>> BEGIN Listing

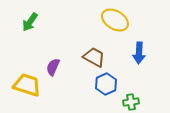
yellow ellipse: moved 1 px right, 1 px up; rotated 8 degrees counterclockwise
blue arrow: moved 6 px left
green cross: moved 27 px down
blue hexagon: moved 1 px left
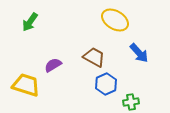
blue arrow: rotated 45 degrees counterclockwise
purple semicircle: moved 2 px up; rotated 36 degrees clockwise
yellow trapezoid: moved 1 px left
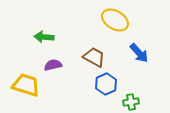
green arrow: moved 14 px right, 15 px down; rotated 60 degrees clockwise
purple semicircle: rotated 18 degrees clockwise
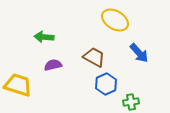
yellow trapezoid: moved 8 px left
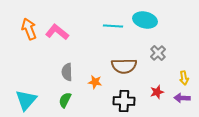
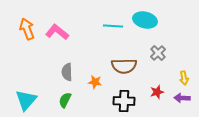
orange arrow: moved 2 px left
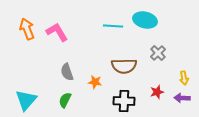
pink L-shape: rotated 20 degrees clockwise
gray semicircle: rotated 18 degrees counterclockwise
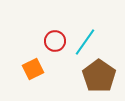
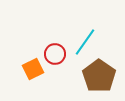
red circle: moved 13 px down
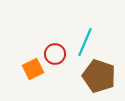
cyan line: rotated 12 degrees counterclockwise
brown pentagon: rotated 16 degrees counterclockwise
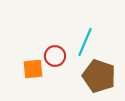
red circle: moved 2 px down
orange square: rotated 20 degrees clockwise
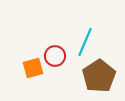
orange square: moved 1 px up; rotated 10 degrees counterclockwise
brown pentagon: rotated 20 degrees clockwise
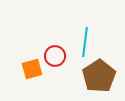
cyan line: rotated 16 degrees counterclockwise
orange square: moved 1 px left, 1 px down
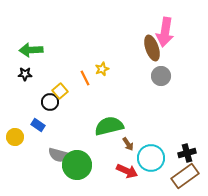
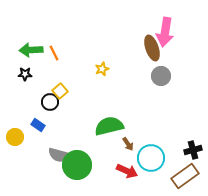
orange line: moved 31 px left, 25 px up
black cross: moved 6 px right, 3 px up
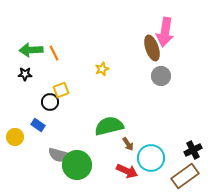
yellow square: moved 1 px right, 1 px up; rotated 21 degrees clockwise
black cross: rotated 12 degrees counterclockwise
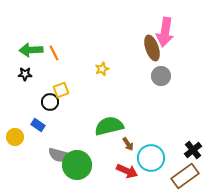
black cross: rotated 12 degrees counterclockwise
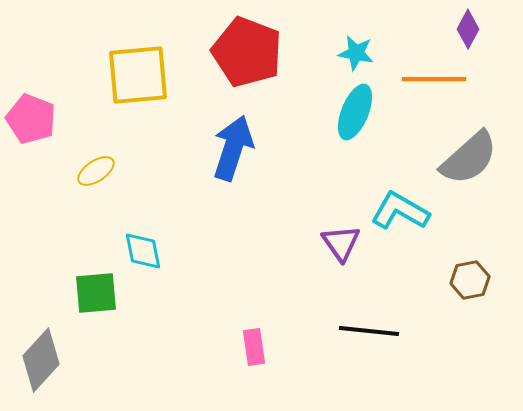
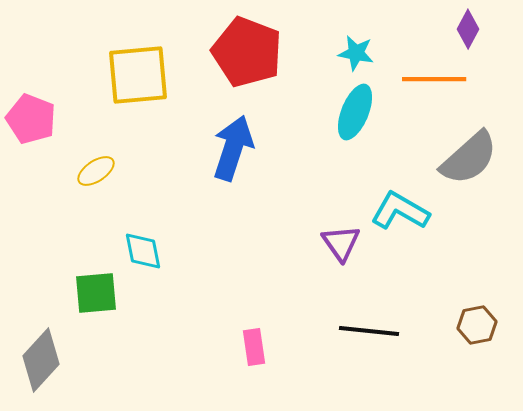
brown hexagon: moved 7 px right, 45 px down
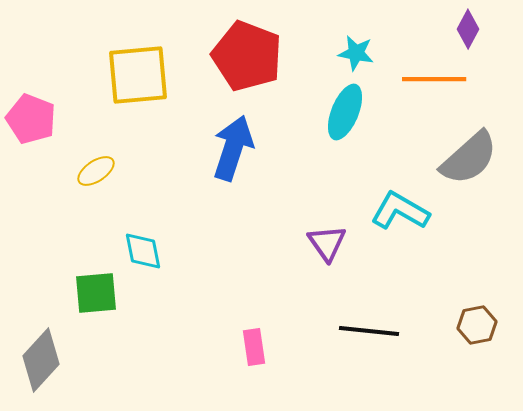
red pentagon: moved 4 px down
cyan ellipse: moved 10 px left
purple triangle: moved 14 px left
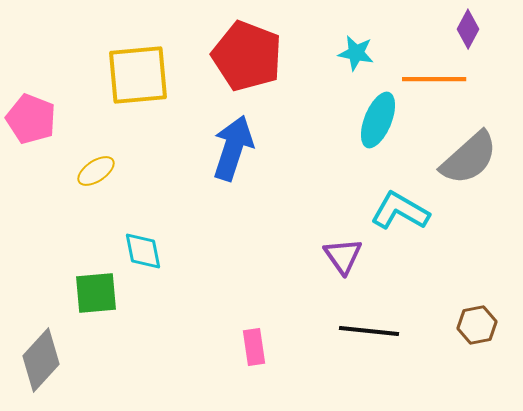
cyan ellipse: moved 33 px right, 8 px down
purple triangle: moved 16 px right, 13 px down
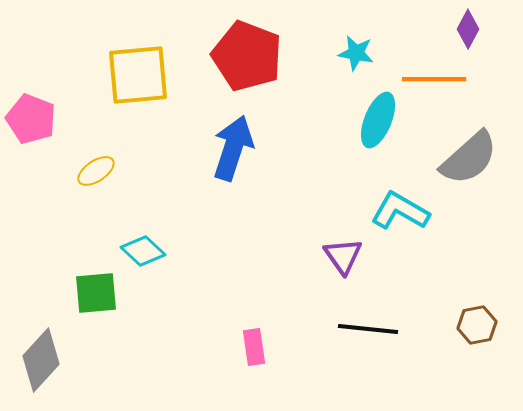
cyan diamond: rotated 36 degrees counterclockwise
black line: moved 1 px left, 2 px up
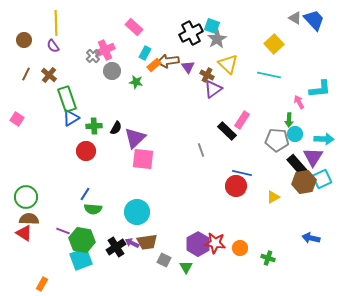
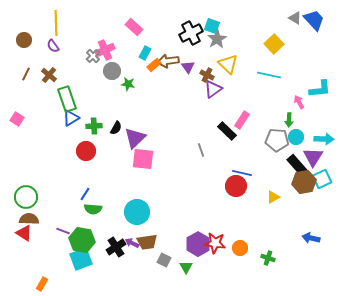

>> END Listing

◆ Stated exercise
Reproduce all the material above with each "black cross" changed to "white cross", keeping everything else unchanged, and omit the picture lines from your answer.

◆ Answer to the problem
yellow ellipse: moved 1 px right, 1 px up; rotated 8 degrees counterclockwise
blue arrow: moved 6 px left
green cross: moved 27 px down
blue hexagon: moved 1 px left
blue arrow: rotated 45 degrees counterclockwise
purple semicircle: moved 2 px up; rotated 36 degrees clockwise
yellow trapezoid: moved 1 px left
green arrow: moved 14 px right, 15 px down; rotated 60 degrees clockwise
purple semicircle: rotated 18 degrees clockwise
yellow trapezoid: moved 8 px left
orange arrow: moved 2 px left
pink L-shape: rotated 20 degrees clockwise
gray semicircle: rotated 18 degrees counterclockwise
red circle: moved 13 px down
cyan line: rotated 12 degrees counterclockwise
brown pentagon: rotated 16 degrees counterclockwise
red circle: moved 2 px down
orange square: rotated 20 degrees clockwise
orange square: moved 1 px up; rotated 10 degrees counterclockwise
brown pentagon: rotated 20 degrees clockwise
cyan line: rotated 16 degrees counterclockwise
orange square: moved 1 px left, 1 px down
orange line: moved 31 px left, 25 px up
white cross: moved 6 px right, 3 px up
yellow square: moved 1 px right, 1 px up; rotated 21 degrees clockwise
white cross: rotated 12 degrees counterclockwise
white cross: rotated 12 degrees counterclockwise
brown hexagon: moved 7 px right, 45 px down
red pentagon: moved 4 px down
cyan ellipse: moved 10 px left
purple triangle: moved 14 px left
cyan ellipse: moved 33 px right, 8 px down
purple triangle: moved 16 px right, 13 px down
cyan diamond: rotated 36 degrees counterclockwise
black line: moved 1 px left, 2 px up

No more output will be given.